▶ [Exercise prompt] Transcribe each entry so that it matches the original exactly.

Change detection outputs:
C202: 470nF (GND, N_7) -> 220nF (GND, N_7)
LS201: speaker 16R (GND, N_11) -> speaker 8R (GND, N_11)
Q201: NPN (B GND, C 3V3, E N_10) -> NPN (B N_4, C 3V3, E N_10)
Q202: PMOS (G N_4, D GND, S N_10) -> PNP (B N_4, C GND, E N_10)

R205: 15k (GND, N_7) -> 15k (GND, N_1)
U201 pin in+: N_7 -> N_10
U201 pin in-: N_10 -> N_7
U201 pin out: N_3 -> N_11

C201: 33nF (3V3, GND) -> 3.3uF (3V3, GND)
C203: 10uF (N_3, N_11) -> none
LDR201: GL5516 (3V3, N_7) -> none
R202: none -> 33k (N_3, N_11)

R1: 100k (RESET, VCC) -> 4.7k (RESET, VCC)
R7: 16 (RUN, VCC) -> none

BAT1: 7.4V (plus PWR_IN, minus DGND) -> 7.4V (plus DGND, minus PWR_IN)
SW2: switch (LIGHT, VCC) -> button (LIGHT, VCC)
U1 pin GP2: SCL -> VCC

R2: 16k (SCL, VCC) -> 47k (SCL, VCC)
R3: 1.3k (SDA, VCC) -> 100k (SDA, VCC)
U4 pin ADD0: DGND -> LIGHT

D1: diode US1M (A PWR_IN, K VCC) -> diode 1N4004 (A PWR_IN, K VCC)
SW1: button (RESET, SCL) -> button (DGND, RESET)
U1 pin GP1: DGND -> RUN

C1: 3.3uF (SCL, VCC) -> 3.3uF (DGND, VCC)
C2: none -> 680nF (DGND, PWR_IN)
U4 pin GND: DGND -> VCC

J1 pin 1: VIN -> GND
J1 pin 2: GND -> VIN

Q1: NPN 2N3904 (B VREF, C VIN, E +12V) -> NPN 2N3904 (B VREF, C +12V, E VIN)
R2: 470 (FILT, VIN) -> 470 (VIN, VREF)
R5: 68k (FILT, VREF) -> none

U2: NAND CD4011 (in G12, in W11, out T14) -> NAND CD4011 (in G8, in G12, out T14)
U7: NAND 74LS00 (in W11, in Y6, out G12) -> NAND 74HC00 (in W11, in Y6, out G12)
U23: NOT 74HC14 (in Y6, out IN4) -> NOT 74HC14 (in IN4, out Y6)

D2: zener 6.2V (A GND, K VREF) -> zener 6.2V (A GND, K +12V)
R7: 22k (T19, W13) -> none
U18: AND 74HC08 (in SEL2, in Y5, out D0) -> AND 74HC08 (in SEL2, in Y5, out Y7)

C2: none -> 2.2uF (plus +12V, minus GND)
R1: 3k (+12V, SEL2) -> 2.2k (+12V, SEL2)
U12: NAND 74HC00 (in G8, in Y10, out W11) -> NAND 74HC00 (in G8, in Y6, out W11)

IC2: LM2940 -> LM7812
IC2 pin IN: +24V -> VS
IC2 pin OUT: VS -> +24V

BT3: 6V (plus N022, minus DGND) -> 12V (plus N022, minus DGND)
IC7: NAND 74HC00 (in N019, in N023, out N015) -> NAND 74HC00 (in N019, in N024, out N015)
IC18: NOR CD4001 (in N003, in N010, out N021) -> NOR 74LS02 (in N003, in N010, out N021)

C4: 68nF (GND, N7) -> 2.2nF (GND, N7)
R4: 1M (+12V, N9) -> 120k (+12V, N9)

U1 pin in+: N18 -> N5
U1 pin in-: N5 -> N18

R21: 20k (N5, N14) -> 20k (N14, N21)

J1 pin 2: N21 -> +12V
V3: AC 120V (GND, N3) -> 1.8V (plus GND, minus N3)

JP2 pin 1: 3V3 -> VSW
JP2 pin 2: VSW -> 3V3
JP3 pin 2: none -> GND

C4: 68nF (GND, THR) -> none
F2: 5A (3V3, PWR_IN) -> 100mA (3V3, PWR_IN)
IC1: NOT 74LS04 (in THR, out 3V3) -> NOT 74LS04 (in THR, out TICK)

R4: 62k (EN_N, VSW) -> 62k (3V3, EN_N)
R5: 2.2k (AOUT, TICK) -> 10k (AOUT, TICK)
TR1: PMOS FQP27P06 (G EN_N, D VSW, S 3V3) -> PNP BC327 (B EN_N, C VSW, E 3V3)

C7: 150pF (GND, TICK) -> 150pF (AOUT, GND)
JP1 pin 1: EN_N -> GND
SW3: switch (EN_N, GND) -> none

▶ [Output for this exercise]
C202: 470nF (GND, N_7) -> 220nF (GND, N_7)
LS201: speaker 16R (GND, N_11) -> speaker 8R (GND, N_11)
Q201: NPN (B GND, C 3V3, E N_10) -> NPN (B N_4, C 3V3, E N_10)
Q202: PMOS (G N_4, D GND, S N_10) -> PNP (B N_4, C GND, E N_10)

R205: 15k (GND, N_7) -> 15k (GND, N_1)
U201 pin in+: N_7 -> N_10
U201 pin in-: N_10 -> N_7
U201 pin out: N_3 -> N_11

C201: 33nF (3V3, GND) -> 3.3uF (3V3, GND)
C203: 10uF (N_3, N_11) -> none
LDR201: GL5516 (3V3, N_7) -> none
R202: none -> 33k (N_3, N_11)

R1: 100k (RESET, VCC) -> 4.7k (RESET, VCC)
R7: 16 (RUN, VCC) -> none

BAT1: 7.4V (plus PWR_IN, minus DGND) -> 7.4V (plus DGND, minus PWR_IN)
SW2: switch (LIGHT, VCC) -> button (LIGHT, VCC)
U1 pin GP2: SCL -> VCC

R2: 16k (SCL, VCC) -> 47k (SCL, VCC)
R3: 1.3k (SDA, VCC) -> 100k (SDA, VCC)
U4 pin ADD0: DGND -> LIGHT

D1: diode US1M (A PWR_IN, K VCC) -> diode 1N4004 (A PWR_IN, K VCC)
SW1: button (RESET, SCL) -> button (DGND, RESET)
U1 pin GP1: DGND -> RUN

C1: 3.3uF (SCL, VCC) -> 3.3uF (DGND, VCC)
C2: none -> 680nF (DGND, PWR_IN)
U4 pin GND: DGND -> VCC

J1 pin 1: VIN -> GND
J1 pin 2: GND -> VIN

Q1: NPN 2N3904 (B VREF, C VIN, E +12V) -> NPN 2N3904 (B VREF, C +12V, E VIN)
R2: 470 (FILT, VIN) -> 470 (VIN, VREF)
R5: 68k (FILT, VREF) -> none

U2: NAND CD4011 (in G12, in W11, out T14) -> NAND CD4011 (in G8, in G12, out T14)
U7: NAND 74LS00 (in W11, in Y6, out G12) -> NAND 74HC00 (in W11, in Y6, out G12)
U23: NOT 74HC14 (in Y6, out IN4) -> NOT 74HC14 (in IN4, out Y6)

D2: zener 6.2V (A GND, K VREF) -> zener 6.2V (A GND, K +12V)
R7: 22k (T19, W13) -> none
U18: AND 74HC08 (in SEL2, in Y5, out D0) -> AND 74HC08 (in SEL2, in Y5, out Y7)

C2: none -> 2.2uF (plus +12V, minus GND)
R1: 3k (+12V, SEL2) -> 2.2k (+12V, SEL2)
U12: NAND 74HC00 (in G8, in Y10, out W11) -> NAND 74HC00 (in G8, in Y6, out W11)

IC2: LM2940 -> LM7812
IC2 pin IN: +24V -> VS
IC2 pin OUT: VS -> +24V

BT3: 6V (plus N022, minus DGND) -> 12V (plus N022, minus DGND)
IC7: NAND 74HC00 (in N019, in N023, out N015) -> NAND 74HC00 (in N019, in N024, out N015)
IC18: NOR CD4001 (in N003, in N010, out N021) -> NOR 74LS02 (in N003, in N010, out N021)

C4: 68nF (GND, N7) -> 2.2nF (GND, N7)
R4: 1M (+12V, N9) -> 120k (+12V, N9)

U1 pin in+: N18 -> N5
U1 pin in-: N5 -> N18

R21: 20k (N5, N14) -> 20k (N14, N21)

J1 pin 2: N21 -> +12V
V3: AC 120V (GND, N3) -> 1.8V (plus GND, minus N3)

JP2 pin 1: 3V3 -> VSW
JP2 pin 2: VSW -> 3V3
JP3 pin 2: none -> GND

C4: 68nF (GND, THR) -> none
F2: 5A (3V3, PWR_IN) -> 100mA (3V3, PWR_IN)
IC1: NOT 74LS04 (in THR, out 3V3) -> NOT 74LS04 (in THR, out TICK)

R4: 62k (EN_N, VSW) -> 62k (3V3, EN_N)
R5: 2.2k (AOUT, TICK) -> 10k (AOUT, TICK)
TR1: PMOS FQP27P06 (G EN_N, D VSW, S 3V3) -> PNP BC327 (B EN_N, C VSW, E 3V3)

C7: 150pF (GND, TICK) -> 150pF (AOUT, GND)
JP1 pin 1: EN_N -> GND
SW3: switch (EN_N, GND) -> none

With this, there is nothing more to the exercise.